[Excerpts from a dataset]
-.-.-
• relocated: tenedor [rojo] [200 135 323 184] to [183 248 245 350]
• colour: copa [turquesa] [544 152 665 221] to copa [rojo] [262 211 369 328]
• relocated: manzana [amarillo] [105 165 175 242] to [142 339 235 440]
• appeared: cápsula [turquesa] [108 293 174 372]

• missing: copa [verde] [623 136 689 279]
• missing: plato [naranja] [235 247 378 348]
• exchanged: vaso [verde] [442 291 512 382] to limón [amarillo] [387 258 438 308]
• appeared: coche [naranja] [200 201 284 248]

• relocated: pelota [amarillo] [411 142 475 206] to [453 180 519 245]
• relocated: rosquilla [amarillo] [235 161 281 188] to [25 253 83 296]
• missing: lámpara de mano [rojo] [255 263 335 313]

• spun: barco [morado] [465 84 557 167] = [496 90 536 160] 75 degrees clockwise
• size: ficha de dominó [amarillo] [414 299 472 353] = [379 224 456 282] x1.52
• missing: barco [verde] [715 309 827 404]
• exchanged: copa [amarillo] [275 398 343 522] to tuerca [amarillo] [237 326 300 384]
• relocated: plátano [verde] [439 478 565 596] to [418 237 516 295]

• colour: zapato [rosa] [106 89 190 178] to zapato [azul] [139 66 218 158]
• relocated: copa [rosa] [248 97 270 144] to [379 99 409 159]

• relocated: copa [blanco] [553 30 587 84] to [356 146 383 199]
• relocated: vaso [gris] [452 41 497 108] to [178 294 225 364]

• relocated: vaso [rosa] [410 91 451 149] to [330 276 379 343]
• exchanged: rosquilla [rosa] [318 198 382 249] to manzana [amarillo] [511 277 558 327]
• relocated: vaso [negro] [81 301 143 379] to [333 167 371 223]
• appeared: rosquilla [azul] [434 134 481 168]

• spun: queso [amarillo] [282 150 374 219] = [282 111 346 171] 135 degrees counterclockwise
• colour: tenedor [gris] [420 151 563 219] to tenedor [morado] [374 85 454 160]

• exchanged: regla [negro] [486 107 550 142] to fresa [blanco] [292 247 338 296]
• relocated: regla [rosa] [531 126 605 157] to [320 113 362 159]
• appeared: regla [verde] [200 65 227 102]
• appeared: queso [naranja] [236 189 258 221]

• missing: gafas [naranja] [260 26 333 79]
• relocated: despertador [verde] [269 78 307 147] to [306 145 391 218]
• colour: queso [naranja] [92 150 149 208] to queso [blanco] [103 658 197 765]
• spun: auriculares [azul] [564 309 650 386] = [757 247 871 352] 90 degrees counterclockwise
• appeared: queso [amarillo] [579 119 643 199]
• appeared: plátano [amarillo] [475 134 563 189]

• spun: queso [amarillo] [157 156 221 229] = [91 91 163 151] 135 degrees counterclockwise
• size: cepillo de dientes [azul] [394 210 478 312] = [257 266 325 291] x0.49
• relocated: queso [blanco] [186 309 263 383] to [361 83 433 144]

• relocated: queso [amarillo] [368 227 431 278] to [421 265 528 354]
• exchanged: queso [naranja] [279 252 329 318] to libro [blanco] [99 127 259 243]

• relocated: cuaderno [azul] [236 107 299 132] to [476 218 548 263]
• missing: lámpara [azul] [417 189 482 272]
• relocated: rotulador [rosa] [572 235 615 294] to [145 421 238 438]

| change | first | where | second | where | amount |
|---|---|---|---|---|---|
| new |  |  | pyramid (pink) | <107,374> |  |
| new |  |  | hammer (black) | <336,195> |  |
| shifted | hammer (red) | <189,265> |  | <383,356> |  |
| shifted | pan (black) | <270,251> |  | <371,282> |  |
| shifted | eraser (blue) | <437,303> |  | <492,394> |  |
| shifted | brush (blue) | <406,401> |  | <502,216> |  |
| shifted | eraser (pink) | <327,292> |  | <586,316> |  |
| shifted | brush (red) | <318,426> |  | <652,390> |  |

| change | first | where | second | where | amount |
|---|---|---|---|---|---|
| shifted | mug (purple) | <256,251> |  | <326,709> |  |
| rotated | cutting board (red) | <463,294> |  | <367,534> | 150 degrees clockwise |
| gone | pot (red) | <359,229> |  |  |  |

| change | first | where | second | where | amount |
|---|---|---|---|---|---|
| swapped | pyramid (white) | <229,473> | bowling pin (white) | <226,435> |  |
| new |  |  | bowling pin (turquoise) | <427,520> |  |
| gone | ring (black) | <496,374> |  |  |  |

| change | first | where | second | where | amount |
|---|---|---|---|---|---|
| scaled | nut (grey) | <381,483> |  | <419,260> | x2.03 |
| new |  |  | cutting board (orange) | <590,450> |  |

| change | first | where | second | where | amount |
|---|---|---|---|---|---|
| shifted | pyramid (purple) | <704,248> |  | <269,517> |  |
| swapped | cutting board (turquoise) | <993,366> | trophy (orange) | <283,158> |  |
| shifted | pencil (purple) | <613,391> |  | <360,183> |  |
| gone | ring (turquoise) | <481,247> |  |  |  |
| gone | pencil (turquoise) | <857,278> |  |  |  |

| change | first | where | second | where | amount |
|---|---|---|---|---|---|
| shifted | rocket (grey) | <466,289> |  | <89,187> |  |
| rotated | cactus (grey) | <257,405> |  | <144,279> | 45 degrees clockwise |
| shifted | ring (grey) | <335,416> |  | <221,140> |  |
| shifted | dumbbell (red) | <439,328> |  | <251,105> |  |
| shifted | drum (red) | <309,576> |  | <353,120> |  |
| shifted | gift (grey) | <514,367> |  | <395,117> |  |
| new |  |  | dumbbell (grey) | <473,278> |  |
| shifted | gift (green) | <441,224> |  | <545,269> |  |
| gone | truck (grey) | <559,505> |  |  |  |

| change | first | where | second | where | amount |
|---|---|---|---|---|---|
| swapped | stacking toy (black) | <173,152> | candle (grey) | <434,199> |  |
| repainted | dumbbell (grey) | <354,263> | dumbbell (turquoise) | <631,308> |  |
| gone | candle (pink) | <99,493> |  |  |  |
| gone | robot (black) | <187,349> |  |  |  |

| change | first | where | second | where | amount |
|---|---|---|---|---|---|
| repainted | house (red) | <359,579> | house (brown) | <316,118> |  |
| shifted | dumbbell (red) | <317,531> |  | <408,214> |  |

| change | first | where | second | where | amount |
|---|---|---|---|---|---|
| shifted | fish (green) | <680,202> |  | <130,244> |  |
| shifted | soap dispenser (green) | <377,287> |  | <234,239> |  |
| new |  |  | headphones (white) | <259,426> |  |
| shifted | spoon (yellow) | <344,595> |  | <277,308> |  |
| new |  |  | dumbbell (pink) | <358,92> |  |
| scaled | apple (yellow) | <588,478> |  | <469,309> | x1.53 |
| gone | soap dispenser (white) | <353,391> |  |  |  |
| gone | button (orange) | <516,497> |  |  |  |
-.-.-
- _Task to complete_:
Your task for the entries above: copy exactly the span starting with the line with "brush (blue) |" and going on through the line with "eraser (pink) |", both lines included, and nothing else.

- _Result of this exercise_:
| shifted | brush (blue) | <406,401> |  | <502,216> |  |
| shifted | eraser (pink) | <327,292> |  | <586,316> |  |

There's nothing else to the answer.